Beginning with the line containing "C204: 47nF (N_11, N_16) -> 100pF (N_11, N_16)" and going on through the line containing "R214: 270 (N_5, N_14) -> 1k (N_5, N_14)", the lines below are to be returned exactly, pictures excluded and nothing added.

◆ **RECORDS FOR PROCESSING**

┏━━

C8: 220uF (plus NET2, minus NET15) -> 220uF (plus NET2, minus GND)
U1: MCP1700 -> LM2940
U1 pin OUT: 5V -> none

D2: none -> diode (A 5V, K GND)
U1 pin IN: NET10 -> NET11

┗━━
┏━━

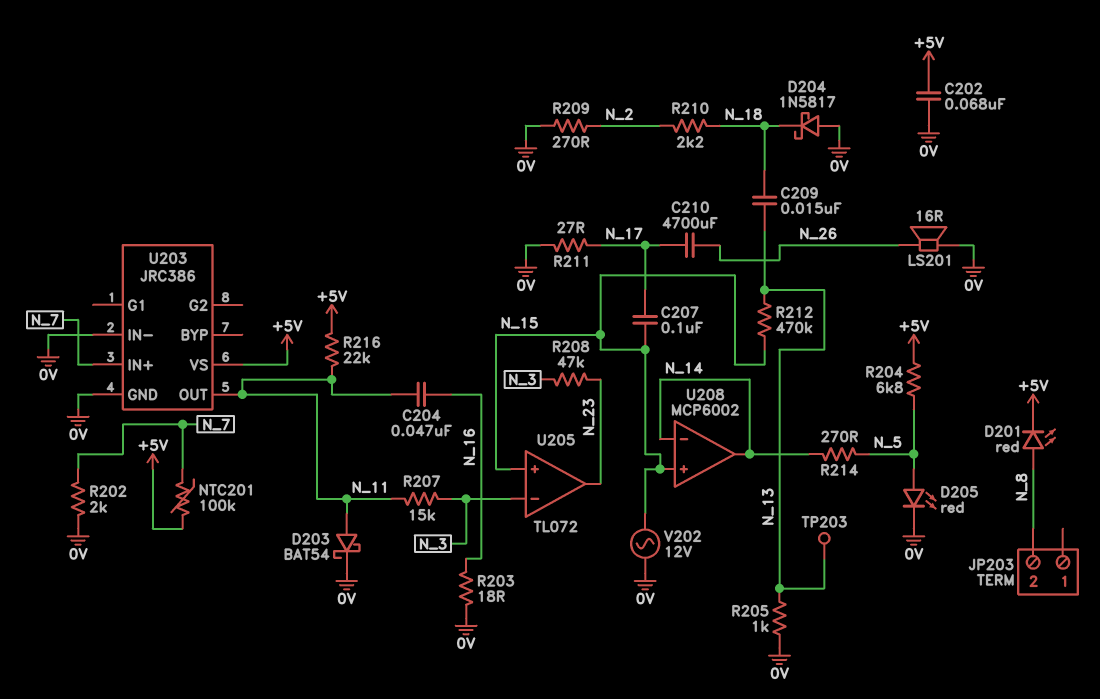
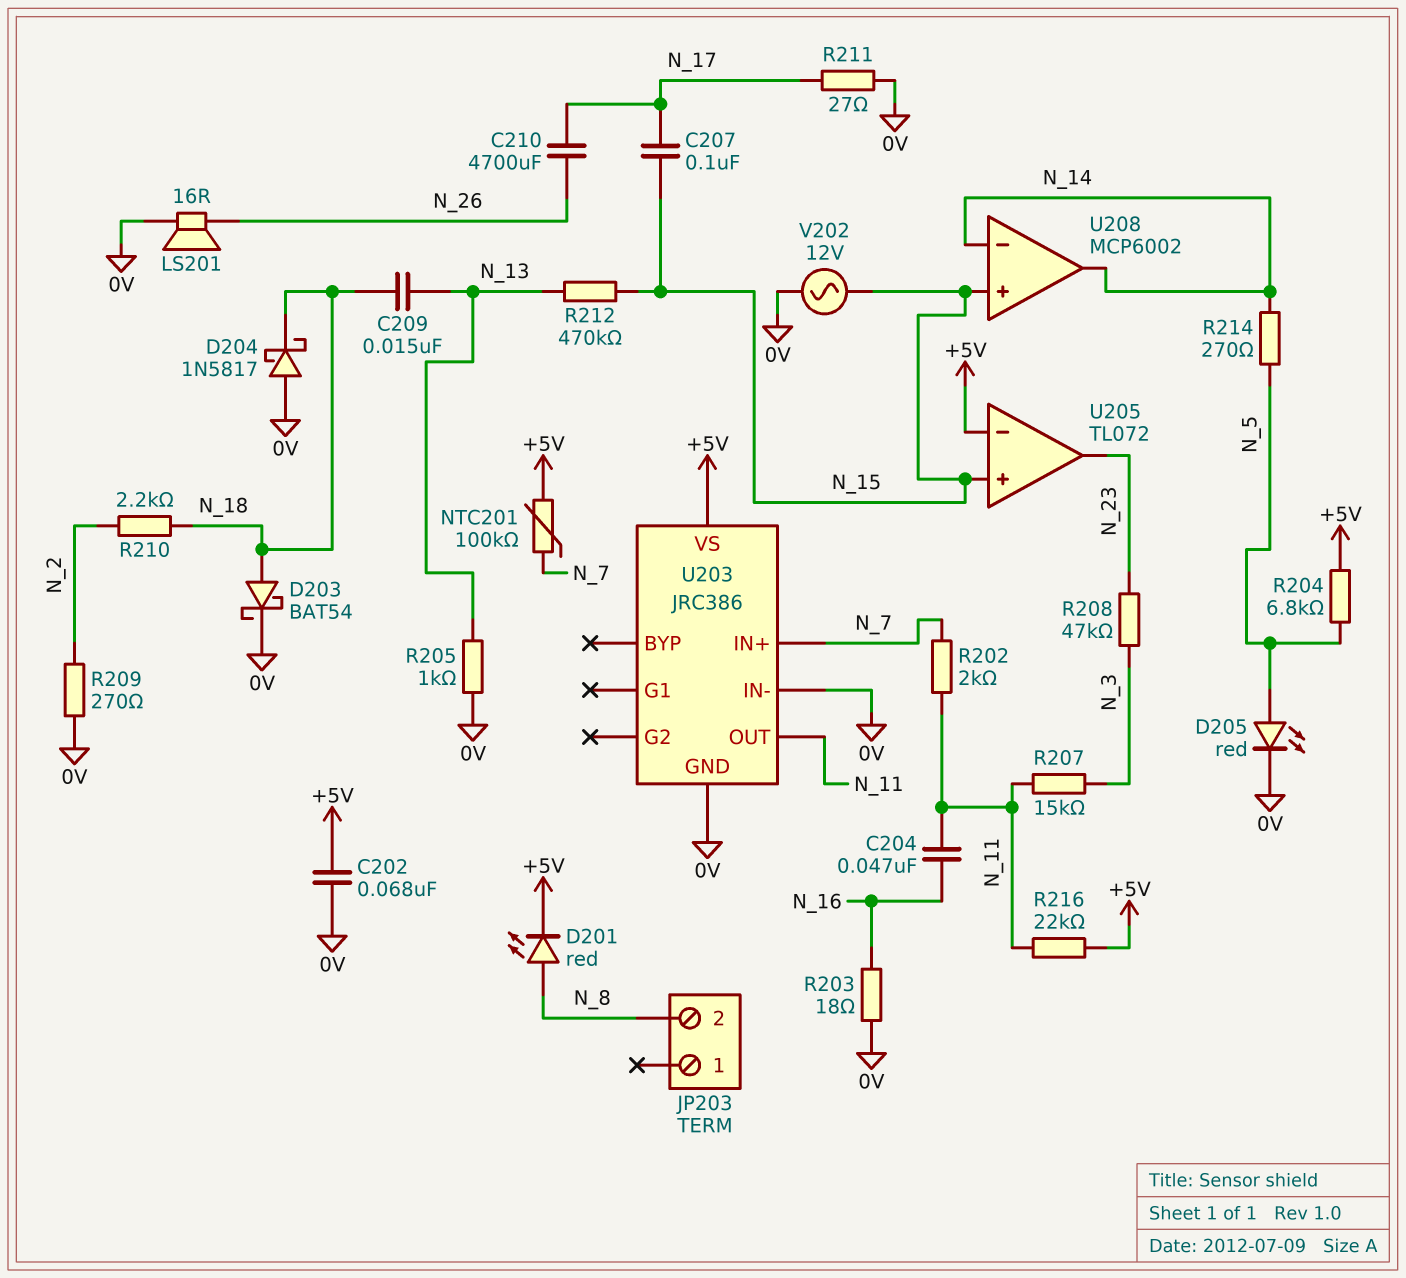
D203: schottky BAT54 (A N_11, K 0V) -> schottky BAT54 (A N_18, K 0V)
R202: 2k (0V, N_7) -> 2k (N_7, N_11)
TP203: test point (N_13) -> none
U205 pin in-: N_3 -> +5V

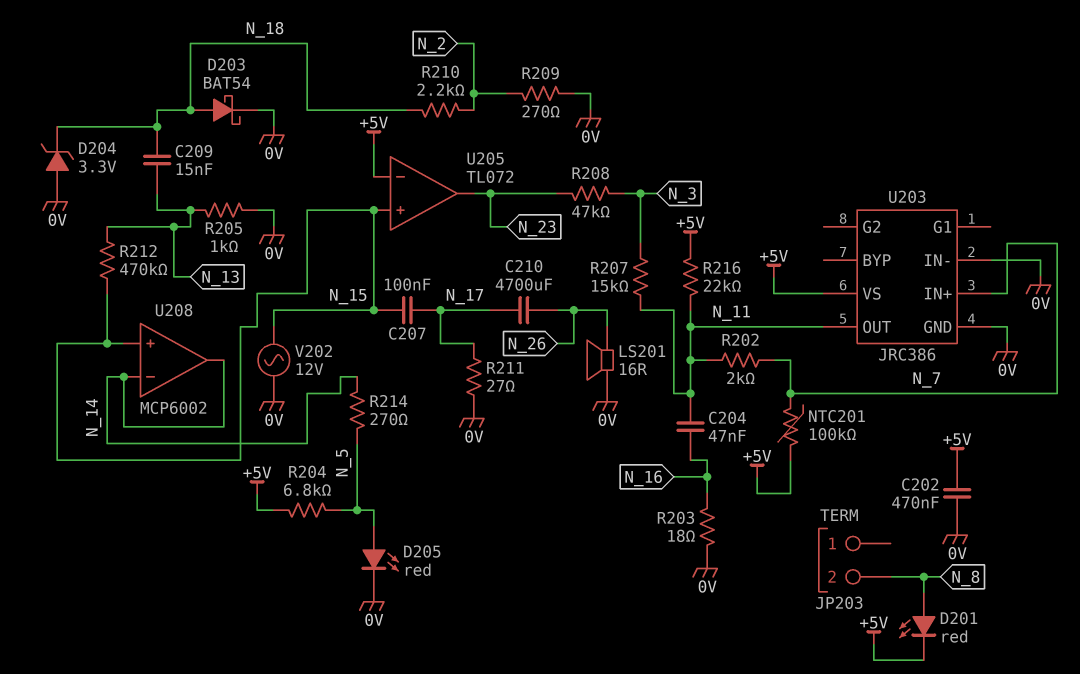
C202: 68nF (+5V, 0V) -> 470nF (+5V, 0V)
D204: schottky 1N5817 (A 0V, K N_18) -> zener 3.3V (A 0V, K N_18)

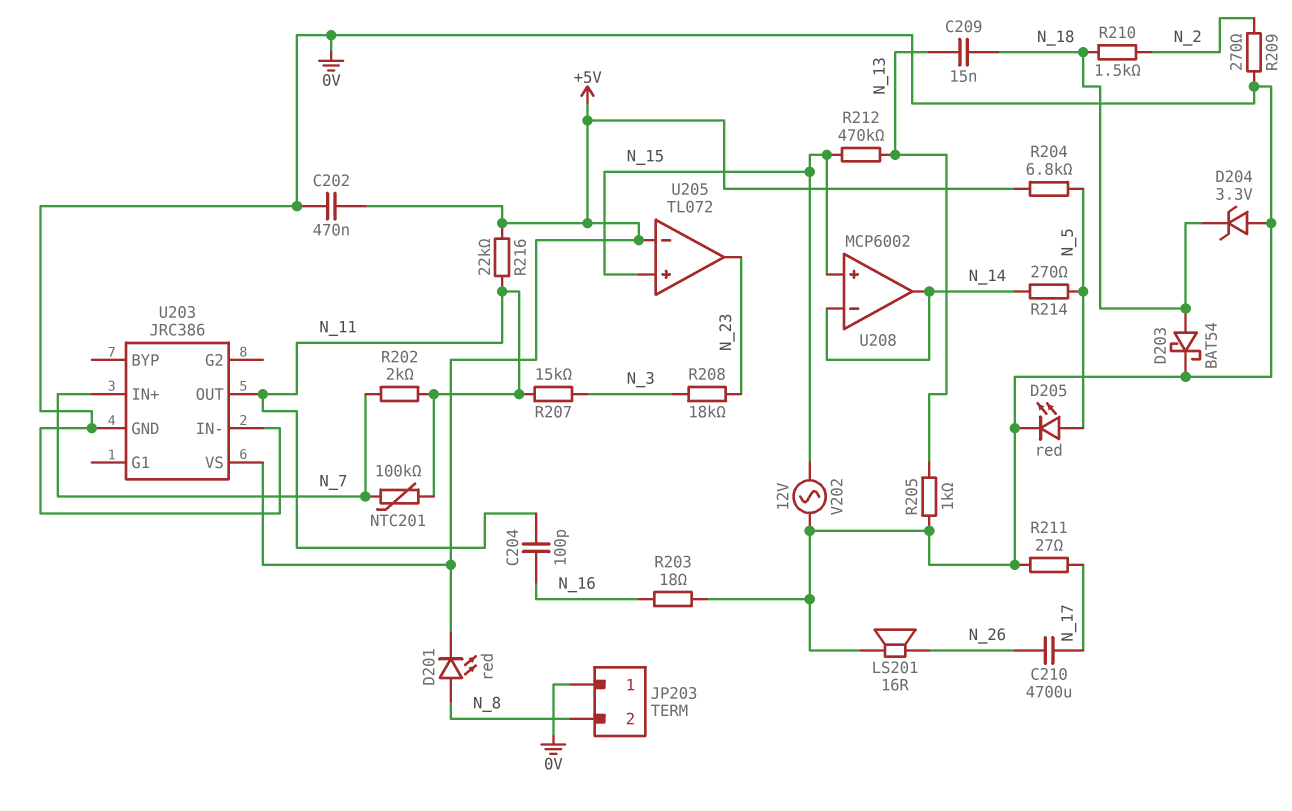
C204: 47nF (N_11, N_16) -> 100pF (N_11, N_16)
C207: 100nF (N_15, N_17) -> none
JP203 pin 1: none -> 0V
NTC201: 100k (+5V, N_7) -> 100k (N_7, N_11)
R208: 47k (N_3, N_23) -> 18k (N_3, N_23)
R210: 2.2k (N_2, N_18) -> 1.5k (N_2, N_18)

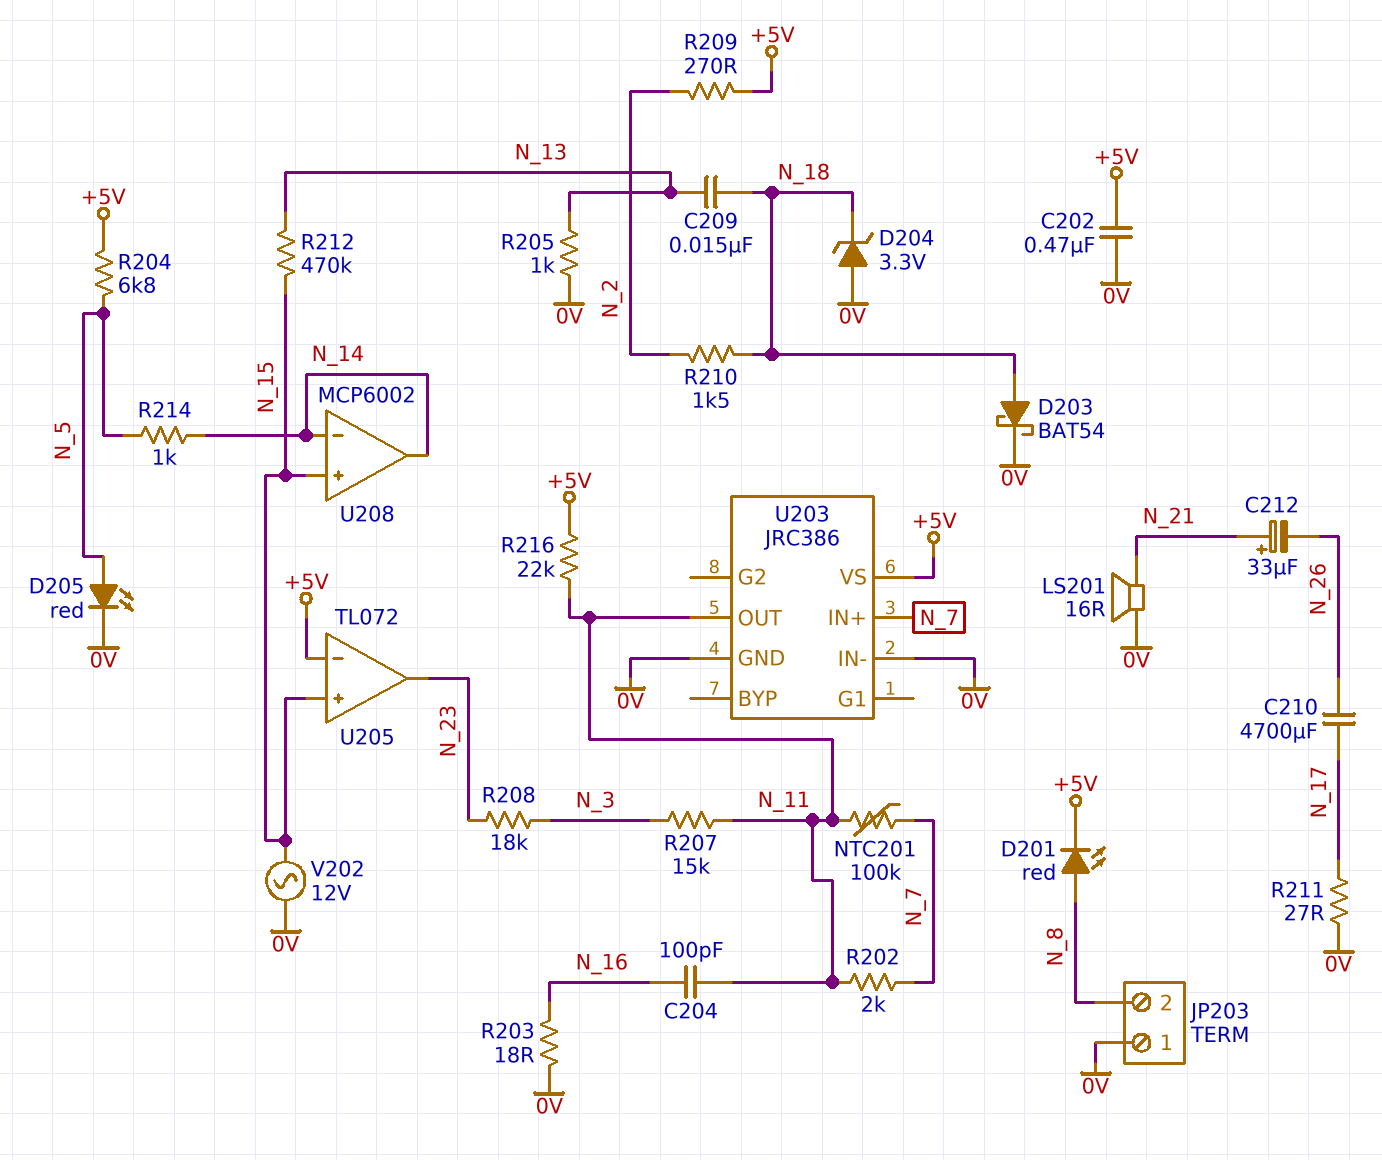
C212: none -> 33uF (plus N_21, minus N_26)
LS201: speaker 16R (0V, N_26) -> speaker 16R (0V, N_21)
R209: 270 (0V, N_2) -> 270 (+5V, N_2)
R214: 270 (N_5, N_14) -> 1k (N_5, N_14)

┗━━

◆ **COMPLETED TASK**
C204: 47nF (N_11, N_16) -> 100pF (N_11, N_16)
C207: 100nF (N_15, N_17) -> none
JP203 pin 1: none -> 0V
NTC201: 100k (+5V, N_7) -> 100k (N_7, N_11)
R208: 47k (N_3, N_23) -> 18k (N_3, N_23)
R210: 2.2k (N_2, N_18) -> 1.5k (N_2, N_18)

C212: none -> 33uF (plus N_21, minus N_26)
LS201: speaker 16R (0V, N_26) -> speaker 16R (0V, N_21)
R209: 270 (0V, N_2) -> 270 (+5V, N_2)
R214: 270 (N_5, N_14) -> 1k (N_5, N_14)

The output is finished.